> Exercise materials
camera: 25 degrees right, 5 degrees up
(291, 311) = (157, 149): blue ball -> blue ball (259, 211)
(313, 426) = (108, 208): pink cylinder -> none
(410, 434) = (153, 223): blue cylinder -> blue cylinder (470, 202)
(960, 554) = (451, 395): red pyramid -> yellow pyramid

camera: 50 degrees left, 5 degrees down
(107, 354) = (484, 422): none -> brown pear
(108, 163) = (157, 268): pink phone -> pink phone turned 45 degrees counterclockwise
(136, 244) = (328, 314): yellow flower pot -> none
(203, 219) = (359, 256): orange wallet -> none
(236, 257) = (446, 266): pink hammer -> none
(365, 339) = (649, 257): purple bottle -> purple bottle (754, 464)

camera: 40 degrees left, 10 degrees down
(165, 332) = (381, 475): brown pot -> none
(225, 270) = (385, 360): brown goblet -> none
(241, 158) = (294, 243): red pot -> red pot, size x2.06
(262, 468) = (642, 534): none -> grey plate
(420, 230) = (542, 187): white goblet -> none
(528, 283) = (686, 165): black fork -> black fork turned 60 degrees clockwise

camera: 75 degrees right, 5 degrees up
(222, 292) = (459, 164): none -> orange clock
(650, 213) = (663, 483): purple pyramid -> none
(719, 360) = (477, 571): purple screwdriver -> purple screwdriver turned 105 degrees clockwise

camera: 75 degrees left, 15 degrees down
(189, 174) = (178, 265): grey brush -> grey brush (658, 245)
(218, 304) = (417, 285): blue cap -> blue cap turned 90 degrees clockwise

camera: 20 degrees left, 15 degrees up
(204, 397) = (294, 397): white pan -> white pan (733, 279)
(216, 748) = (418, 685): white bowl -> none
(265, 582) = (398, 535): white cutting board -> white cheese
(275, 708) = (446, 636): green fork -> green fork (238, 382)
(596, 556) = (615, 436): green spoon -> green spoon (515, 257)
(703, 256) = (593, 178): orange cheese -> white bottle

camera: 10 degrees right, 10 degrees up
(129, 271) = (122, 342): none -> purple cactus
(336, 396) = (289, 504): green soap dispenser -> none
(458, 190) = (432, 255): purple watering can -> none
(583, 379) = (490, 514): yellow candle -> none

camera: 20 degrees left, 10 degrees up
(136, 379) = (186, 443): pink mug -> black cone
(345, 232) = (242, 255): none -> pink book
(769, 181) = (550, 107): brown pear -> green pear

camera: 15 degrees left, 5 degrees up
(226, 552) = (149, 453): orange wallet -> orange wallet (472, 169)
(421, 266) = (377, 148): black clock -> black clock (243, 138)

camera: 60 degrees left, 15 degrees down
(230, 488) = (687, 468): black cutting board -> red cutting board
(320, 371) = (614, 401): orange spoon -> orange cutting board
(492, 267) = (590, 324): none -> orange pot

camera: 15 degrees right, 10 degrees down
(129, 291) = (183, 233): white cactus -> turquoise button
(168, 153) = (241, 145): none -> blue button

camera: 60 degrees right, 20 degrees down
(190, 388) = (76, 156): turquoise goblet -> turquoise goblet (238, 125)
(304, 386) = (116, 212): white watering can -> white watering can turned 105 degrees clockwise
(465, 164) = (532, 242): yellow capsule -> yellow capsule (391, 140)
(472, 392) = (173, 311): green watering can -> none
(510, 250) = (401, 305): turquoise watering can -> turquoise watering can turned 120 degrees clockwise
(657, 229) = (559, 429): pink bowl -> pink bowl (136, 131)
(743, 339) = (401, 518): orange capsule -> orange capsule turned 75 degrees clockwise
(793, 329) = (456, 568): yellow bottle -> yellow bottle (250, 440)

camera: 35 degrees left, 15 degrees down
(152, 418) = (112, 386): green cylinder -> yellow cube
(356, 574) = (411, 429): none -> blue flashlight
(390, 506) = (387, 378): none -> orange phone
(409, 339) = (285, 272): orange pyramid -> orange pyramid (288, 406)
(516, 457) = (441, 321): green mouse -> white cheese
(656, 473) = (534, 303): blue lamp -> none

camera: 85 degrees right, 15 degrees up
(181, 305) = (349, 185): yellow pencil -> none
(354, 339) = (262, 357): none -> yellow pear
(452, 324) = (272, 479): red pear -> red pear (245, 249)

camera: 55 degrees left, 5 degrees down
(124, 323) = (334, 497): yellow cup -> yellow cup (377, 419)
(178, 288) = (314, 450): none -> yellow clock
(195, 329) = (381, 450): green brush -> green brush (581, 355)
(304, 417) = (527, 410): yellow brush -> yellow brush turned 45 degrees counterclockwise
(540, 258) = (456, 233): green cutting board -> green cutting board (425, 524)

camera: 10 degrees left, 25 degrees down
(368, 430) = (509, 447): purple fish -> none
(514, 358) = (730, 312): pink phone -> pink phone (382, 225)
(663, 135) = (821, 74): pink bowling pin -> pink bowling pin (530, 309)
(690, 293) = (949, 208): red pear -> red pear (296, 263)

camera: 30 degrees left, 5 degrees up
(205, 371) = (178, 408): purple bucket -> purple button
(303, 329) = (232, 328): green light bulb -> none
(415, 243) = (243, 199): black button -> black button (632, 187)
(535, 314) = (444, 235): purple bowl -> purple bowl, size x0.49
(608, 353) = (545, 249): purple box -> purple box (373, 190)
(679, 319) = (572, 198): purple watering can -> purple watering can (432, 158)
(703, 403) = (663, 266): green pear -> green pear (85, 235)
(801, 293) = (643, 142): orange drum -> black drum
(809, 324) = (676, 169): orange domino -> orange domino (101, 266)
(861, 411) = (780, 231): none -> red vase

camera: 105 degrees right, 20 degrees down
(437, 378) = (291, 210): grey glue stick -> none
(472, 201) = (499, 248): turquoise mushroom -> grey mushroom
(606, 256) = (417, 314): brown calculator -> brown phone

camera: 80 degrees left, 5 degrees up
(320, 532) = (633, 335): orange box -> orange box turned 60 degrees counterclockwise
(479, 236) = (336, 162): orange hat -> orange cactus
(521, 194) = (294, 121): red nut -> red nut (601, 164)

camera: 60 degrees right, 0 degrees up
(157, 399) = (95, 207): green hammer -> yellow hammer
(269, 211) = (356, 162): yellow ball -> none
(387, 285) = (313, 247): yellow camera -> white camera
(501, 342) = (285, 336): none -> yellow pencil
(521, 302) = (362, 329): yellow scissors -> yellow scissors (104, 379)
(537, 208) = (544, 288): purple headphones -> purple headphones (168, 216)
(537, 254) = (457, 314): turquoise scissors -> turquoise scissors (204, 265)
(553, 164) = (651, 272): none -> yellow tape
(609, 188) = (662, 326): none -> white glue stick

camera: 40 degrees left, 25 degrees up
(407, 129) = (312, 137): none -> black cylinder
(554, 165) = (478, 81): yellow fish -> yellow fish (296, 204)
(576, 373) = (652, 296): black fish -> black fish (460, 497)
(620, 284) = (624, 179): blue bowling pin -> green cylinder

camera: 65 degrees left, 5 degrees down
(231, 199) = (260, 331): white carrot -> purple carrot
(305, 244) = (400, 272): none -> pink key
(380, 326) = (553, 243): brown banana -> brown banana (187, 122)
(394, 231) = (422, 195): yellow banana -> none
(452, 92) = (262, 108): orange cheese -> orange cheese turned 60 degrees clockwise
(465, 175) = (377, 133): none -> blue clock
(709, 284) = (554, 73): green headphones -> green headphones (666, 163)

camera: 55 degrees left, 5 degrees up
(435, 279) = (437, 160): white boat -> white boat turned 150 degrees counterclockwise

> Exercise prompt
Please repeat the entries above exactly as they read.

> Exercise solution
camera: 25 degrees right, 5 degrees up
(291, 311) = (157, 149): blue ball -> blue ball (259, 211)
(313, 426) = (108, 208): pink cylinder -> none
(410, 434) = (153, 223): blue cylinder -> blue cylinder (470, 202)
(960, 554) = (451, 395): red pyramid -> yellow pyramid

camera: 50 degrees left, 5 degrees down
(107, 354) = (484, 422): none -> brown pear
(108, 163) = (157, 268): pink phone -> pink phone turned 45 degrees counterclockwise
(136, 244) = (328, 314): yellow flower pot -> none
(203, 219) = (359, 256): orange wallet -> none
(236, 257) = (446, 266): pink hammer -> none
(365, 339) = (649, 257): purple bottle -> purple bottle (754, 464)

camera: 40 degrees left, 10 degrees down
(165, 332) = (381, 475): brown pot -> none
(225, 270) = (385, 360): brown goblet -> none
(241, 158) = (294, 243): red pot -> red pot, size x2.06
(262, 468) = (642, 534): none -> grey plate
(420, 230) = (542, 187): white goblet -> none
(528, 283) = (686, 165): black fork -> black fork turned 60 degrees clockwise

camera: 75 degrees right, 5 degrees up
(222, 292) = (459, 164): none -> orange clock
(650, 213) = (663, 483): purple pyramid -> none
(719, 360) = (477, 571): purple screwdriver -> purple screwdriver turned 105 degrees clockwise

camera: 75 degrees left, 15 degrees down
(189, 174) = (178, 265): grey brush -> grey brush (658, 245)
(218, 304) = (417, 285): blue cap -> blue cap turned 90 degrees clockwise

camera: 20 degrees left, 15 degrees up
(204, 397) = (294, 397): white pan -> white pan (733, 279)
(216, 748) = (418, 685): white bowl -> none
(265, 582) = (398, 535): white cutting board -> white cheese
(275, 708) = (446, 636): green fork -> green fork (238, 382)
(596, 556) = (615, 436): green spoon -> green spoon (515, 257)
(703, 256) = (593, 178): orange cheese -> white bottle

camera: 10 degrees right, 10 degrees up
(129, 271) = (122, 342): none -> purple cactus
(336, 396) = (289, 504): green soap dispenser -> none
(458, 190) = (432, 255): purple watering can -> none
(583, 379) = (490, 514): yellow candle -> none

camera: 20 degrees left, 10 degrees up
(136, 379) = (186, 443): pink mug -> black cone
(345, 232) = (242, 255): none -> pink book
(769, 181) = (550, 107): brown pear -> green pear

camera: 15 degrees left, 5 degrees up
(226, 552) = (149, 453): orange wallet -> orange wallet (472, 169)
(421, 266) = (377, 148): black clock -> black clock (243, 138)

camera: 60 degrees left, 15 degrees down
(230, 488) = (687, 468): black cutting board -> red cutting board
(320, 371) = (614, 401): orange spoon -> orange cutting board
(492, 267) = (590, 324): none -> orange pot

camera: 15 degrees right, 10 degrees down
(129, 291) = (183, 233): white cactus -> turquoise button
(168, 153) = (241, 145): none -> blue button

camera: 60 degrees right, 20 degrees down
(190, 388) = (76, 156): turquoise goblet -> turquoise goblet (238, 125)
(304, 386) = (116, 212): white watering can -> white watering can turned 105 degrees clockwise
(465, 164) = (532, 242): yellow capsule -> yellow capsule (391, 140)
(472, 392) = (173, 311): green watering can -> none
(510, 250) = (401, 305): turquoise watering can -> turquoise watering can turned 120 degrees clockwise
(657, 229) = (559, 429): pink bowl -> pink bowl (136, 131)
(743, 339) = (401, 518): orange capsule -> orange capsule turned 75 degrees clockwise
(793, 329) = (456, 568): yellow bottle -> yellow bottle (250, 440)

camera: 35 degrees left, 15 degrees down
(152, 418) = (112, 386): green cylinder -> yellow cube
(356, 574) = (411, 429): none -> blue flashlight
(390, 506) = (387, 378): none -> orange phone
(409, 339) = (285, 272): orange pyramid -> orange pyramid (288, 406)
(516, 457) = (441, 321): green mouse -> white cheese
(656, 473) = (534, 303): blue lamp -> none

camera: 85 degrees right, 15 degrees up
(181, 305) = (349, 185): yellow pencil -> none
(354, 339) = (262, 357): none -> yellow pear
(452, 324) = (272, 479): red pear -> red pear (245, 249)

camera: 55 degrees left, 5 degrees down
(124, 323) = (334, 497): yellow cup -> yellow cup (377, 419)
(178, 288) = (314, 450): none -> yellow clock
(195, 329) = (381, 450): green brush -> green brush (581, 355)
(304, 417) = (527, 410): yellow brush -> yellow brush turned 45 degrees counterclockwise
(540, 258) = (456, 233): green cutting board -> green cutting board (425, 524)

camera: 10 degrees left, 25 degrees down
(368, 430) = (509, 447): purple fish -> none
(514, 358) = (730, 312): pink phone -> pink phone (382, 225)
(663, 135) = (821, 74): pink bowling pin -> pink bowling pin (530, 309)
(690, 293) = (949, 208): red pear -> red pear (296, 263)

camera: 30 degrees left, 5 degrees up
(205, 371) = (178, 408): purple bucket -> purple button
(303, 329) = (232, 328): green light bulb -> none
(415, 243) = (243, 199): black button -> black button (632, 187)
(535, 314) = (444, 235): purple bowl -> purple bowl, size x0.49
(608, 353) = (545, 249): purple box -> purple box (373, 190)
(679, 319) = (572, 198): purple watering can -> purple watering can (432, 158)
(703, 403) = (663, 266): green pear -> green pear (85, 235)
(801, 293) = (643, 142): orange drum -> black drum
(809, 324) = (676, 169): orange domino -> orange domino (101, 266)
(861, 411) = (780, 231): none -> red vase

camera: 105 degrees right, 20 degrees down
(437, 378) = (291, 210): grey glue stick -> none
(472, 201) = (499, 248): turquoise mushroom -> grey mushroom
(606, 256) = (417, 314): brown calculator -> brown phone

camera: 80 degrees left, 5 degrees up
(320, 532) = (633, 335): orange box -> orange box turned 60 degrees counterclockwise
(479, 236) = (336, 162): orange hat -> orange cactus
(521, 194) = (294, 121): red nut -> red nut (601, 164)

camera: 60 degrees right, 0 degrees up
(157, 399) = (95, 207): green hammer -> yellow hammer
(269, 211) = (356, 162): yellow ball -> none
(387, 285) = (313, 247): yellow camera -> white camera
(501, 342) = (285, 336): none -> yellow pencil
(521, 302) = (362, 329): yellow scissors -> yellow scissors (104, 379)
(537, 208) = (544, 288): purple headphones -> purple headphones (168, 216)
(537, 254) = (457, 314): turquoise scissors -> turquoise scissors (204, 265)
(553, 164) = (651, 272): none -> yellow tape
(609, 188) = (662, 326): none -> white glue stick

camera: 40 degrees left, 25 degrees up
(407, 129) = (312, 137): none -> black cylinder
(554, 165) = (478, 81): yellow fish -> yellow fish (296, 204)
(576, 373) = (652, 296): black fish -> black fish (460, 497)
(620, 284) = (624, 179): blue bowling pin -> green cylinder

camera: 65 degrees left, 5 degrees down
(231, 199) = (260, 331): white carrot -> purple carrot
(305, 244) = (400, 272): none -> pink key
(380, 326) = (553, 243): brown banana -> brown banana (187, 122)
(394, 231) = (422, 195): yellow banana -> none
(452, 92) = (262, 108): orange cheese -> orange cheese turned 60 degrees clockwise
(465, 175) = (377, 133): none -> blue clock
(709, 284) = (554, 73): green headphones -> green headphones (666, 163)

camera: 55 degrees left, 5 degrees up
(435, 279) = (437, 160): white boat -> white boat turned 150 degrees counterclockwise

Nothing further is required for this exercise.